● Problem requirements
Make an exact copy of the records, and keep the pictures out of it.

● Supplied information
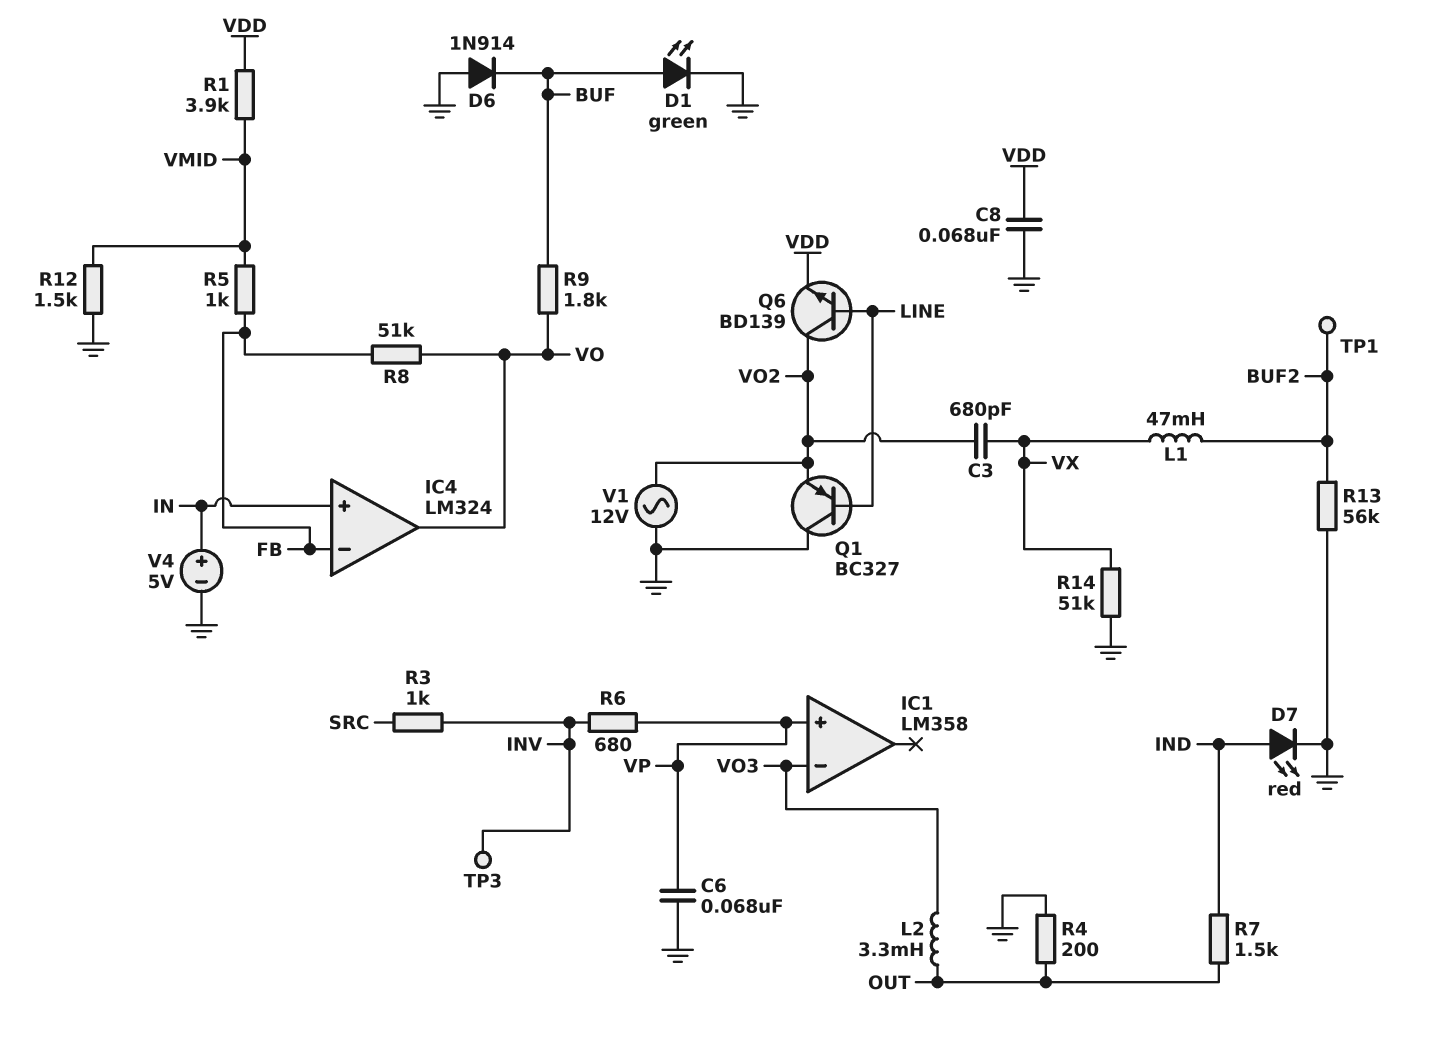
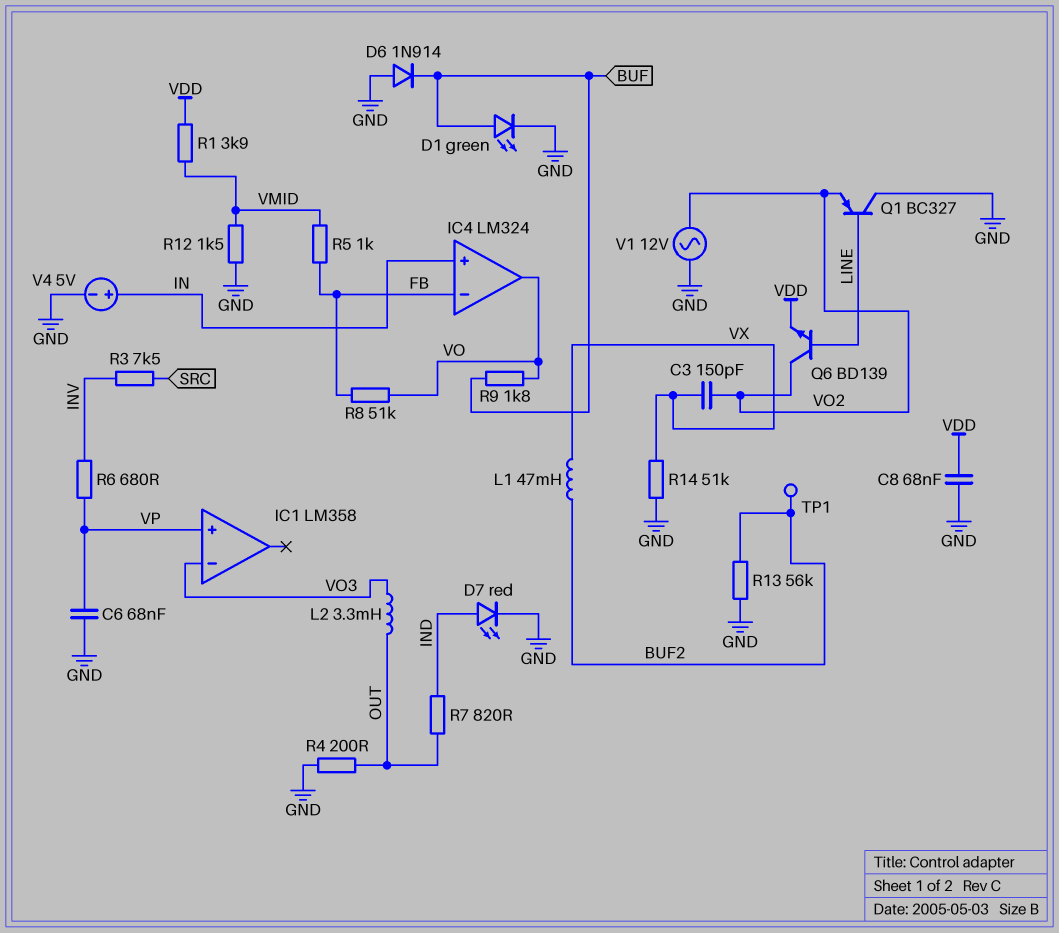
C3: 680pF (VO2, VX) -> 150pF (VO2, VX)
R3: 1k (INV, SRC) -> 7.5k (INV, SRC)
R7: 1.5k (IND, OUT) -> 820 (IND, OUT)
TP3: test point (INV) -> none

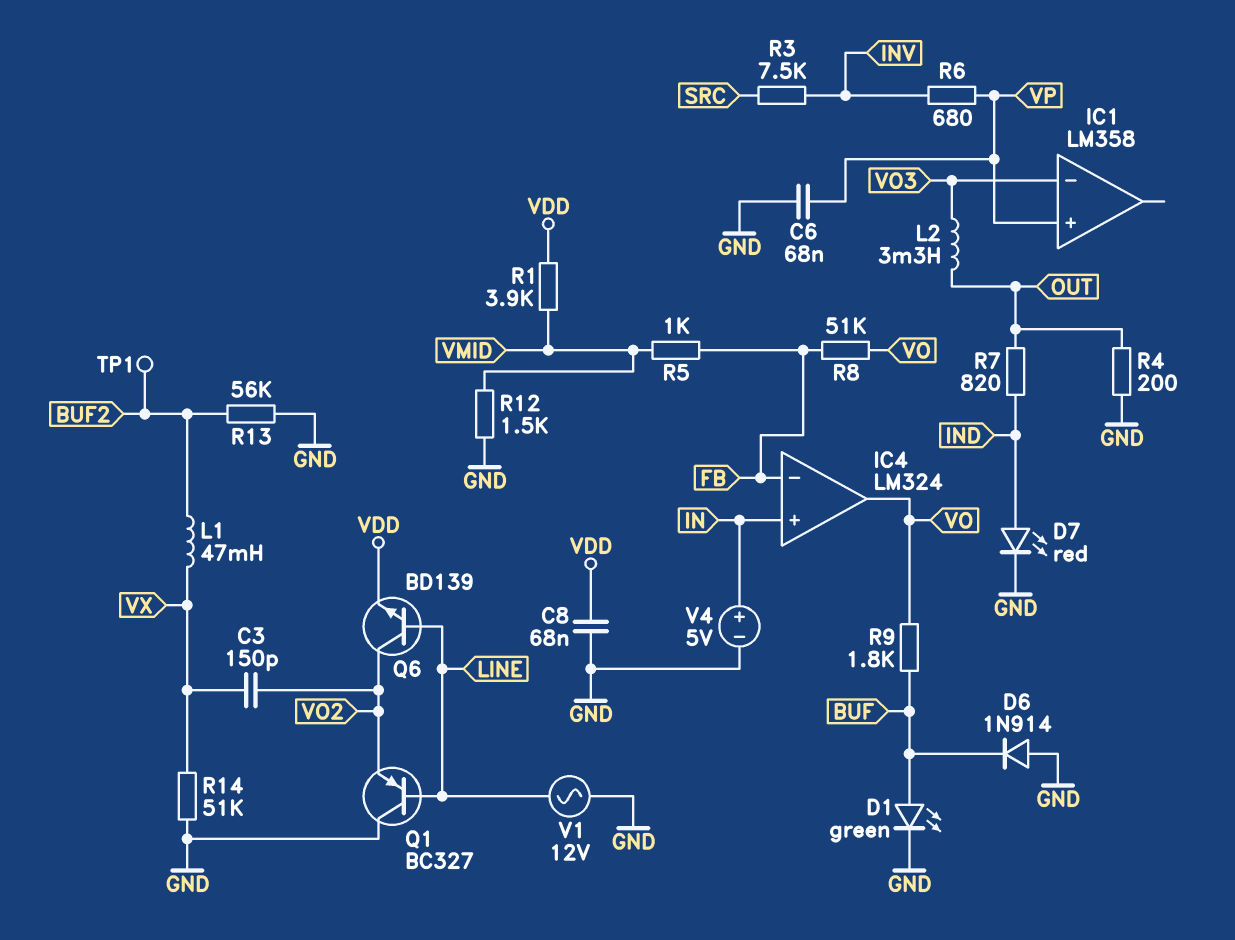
V1: AC 12V (GND, VO2) -> AC 12V (GND, LINE)

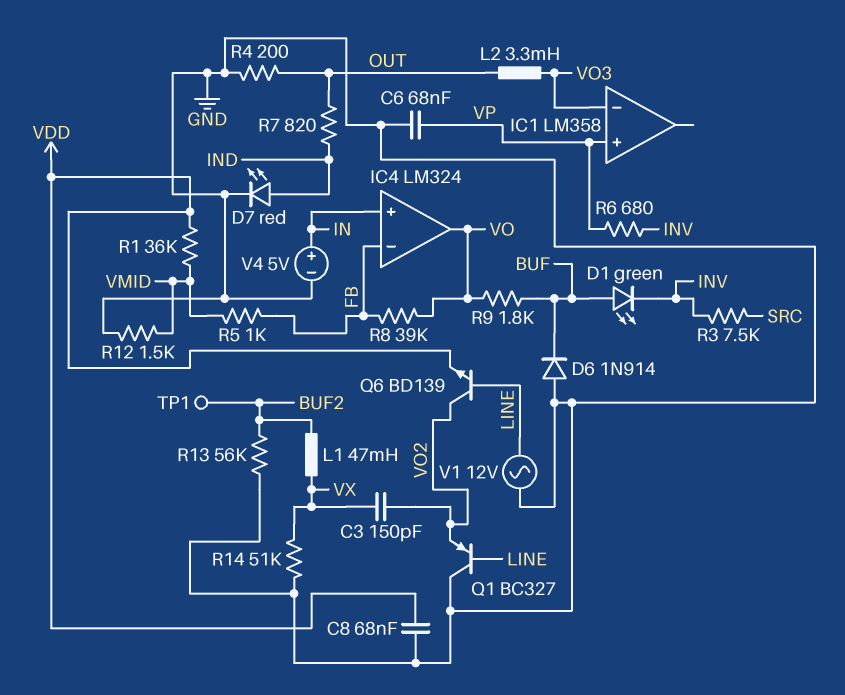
D1: LED green (A BUF, K GND) -> LED green (A BUF, K INV)
R1: 3.9k (VDD, VMID) -> 36k (VDD, VMID)
R8: 51k (FB, VO) -> 39k (FB, VO)

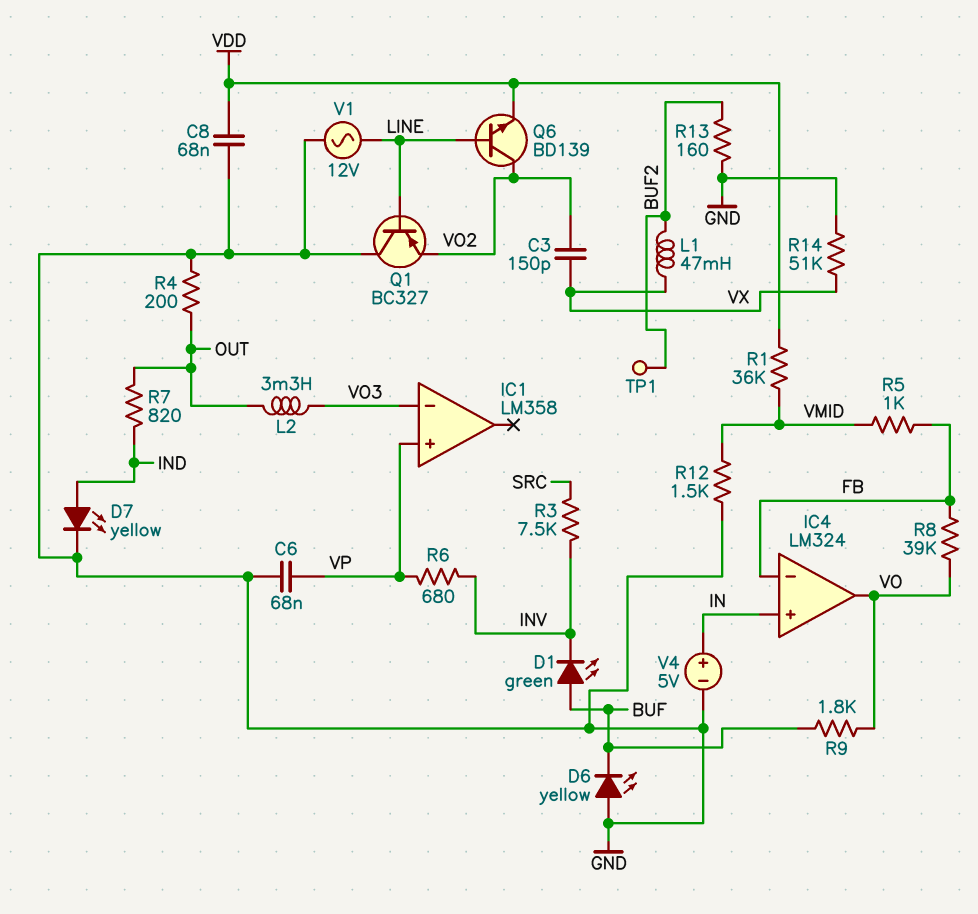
D6: diode 1N914 (A GND, K BUF) -> LED yellow (A GND, K BUF)
D7: LED red (A IND, K GND) -> LED yellow (A IND, K GND)
R13: 56k (BUF2, GND) -> 160 (BUF2, GND)

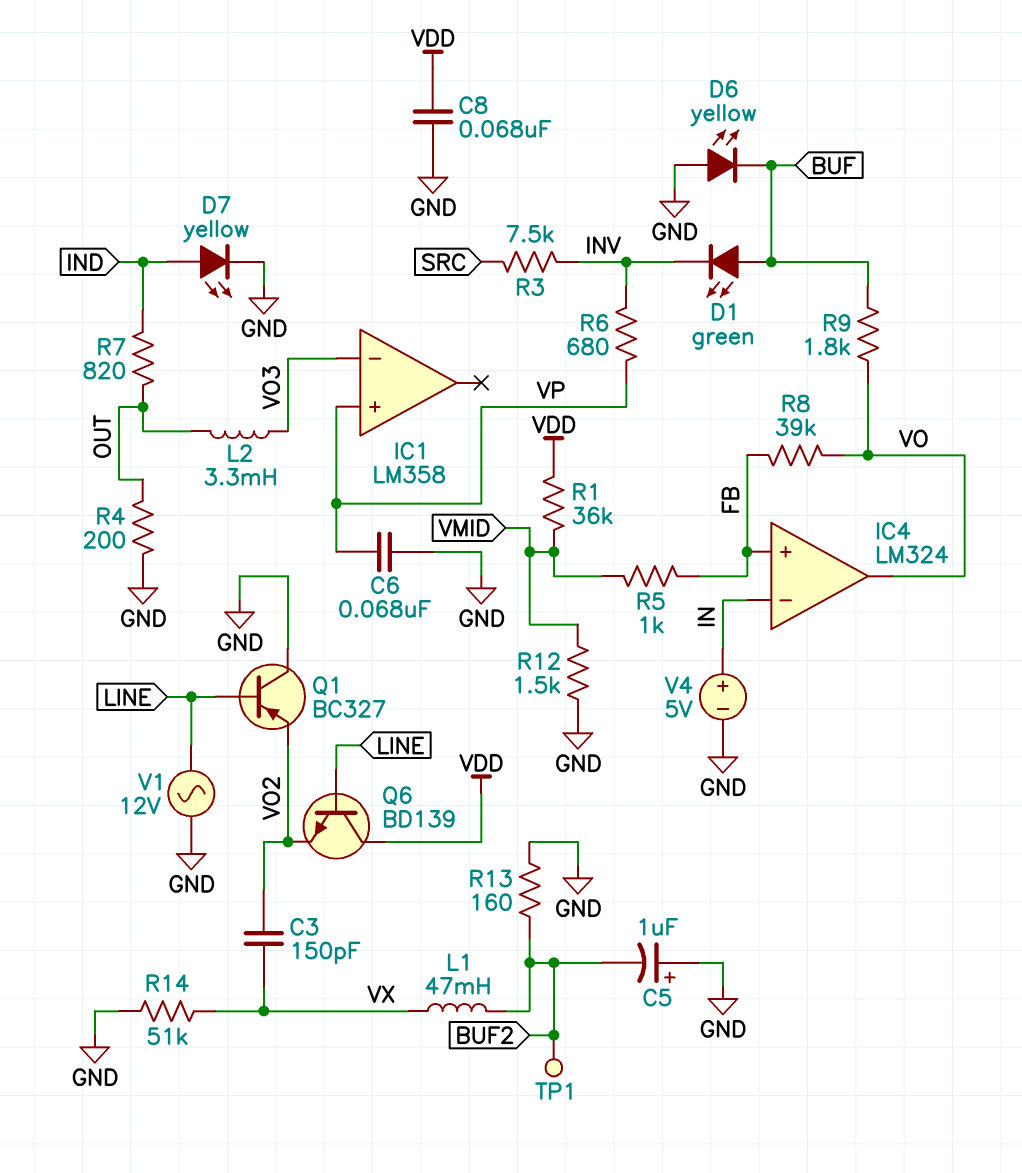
C5: none -> 1uF (plus GND, minus BUF2)
IC4 pin in+: IN -> FB
IC4 pin in-: FB -> IN
Q6: NPN BD139 (B LINE, C VO2, E VDD) -> NPN BD139 (B LINE, C VDD, E VO2)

● Finished task
C3: 680pF (VO2, VX) -> 150pF (VO2, VX)
R3: 1k (INV, SRC) -> 7.5k (INV, SRC)
R7: 1.5k (IND, OUT) -> 820 (IND, OUT)
TP3: test point (INV) -> none

V1: AC 12V (GND, VO2) -> AC 12V (GND, LINE)

D1: LED green (A BUF, K GND) -> LED green (A BUF, K INV)
R1: 3.9k (VDD, VMID) -> 36k (VDD, VMID)
R8: 51k (FB, VO) -> 39k (FB, VO)

D6: diode 1N914 (A GND, K BUF) -> LED yellow (A GND, K BUF)
D7: LED red (A IND, K GND) -> LED yellow (A IND, K GND)
R13: 56k (BUF2, GND) -> 160 (BUF2, GND)

C5: none -> 1uF (plus GND, minus BUF2)
IC4 pin in+: IN -> FB
IC4 pin in-: FB -> IN
Q6: NPN BD139 (B LINE, C VO2, E VDD) -> NPN BD139 (B LINE, C VDD, E VO2)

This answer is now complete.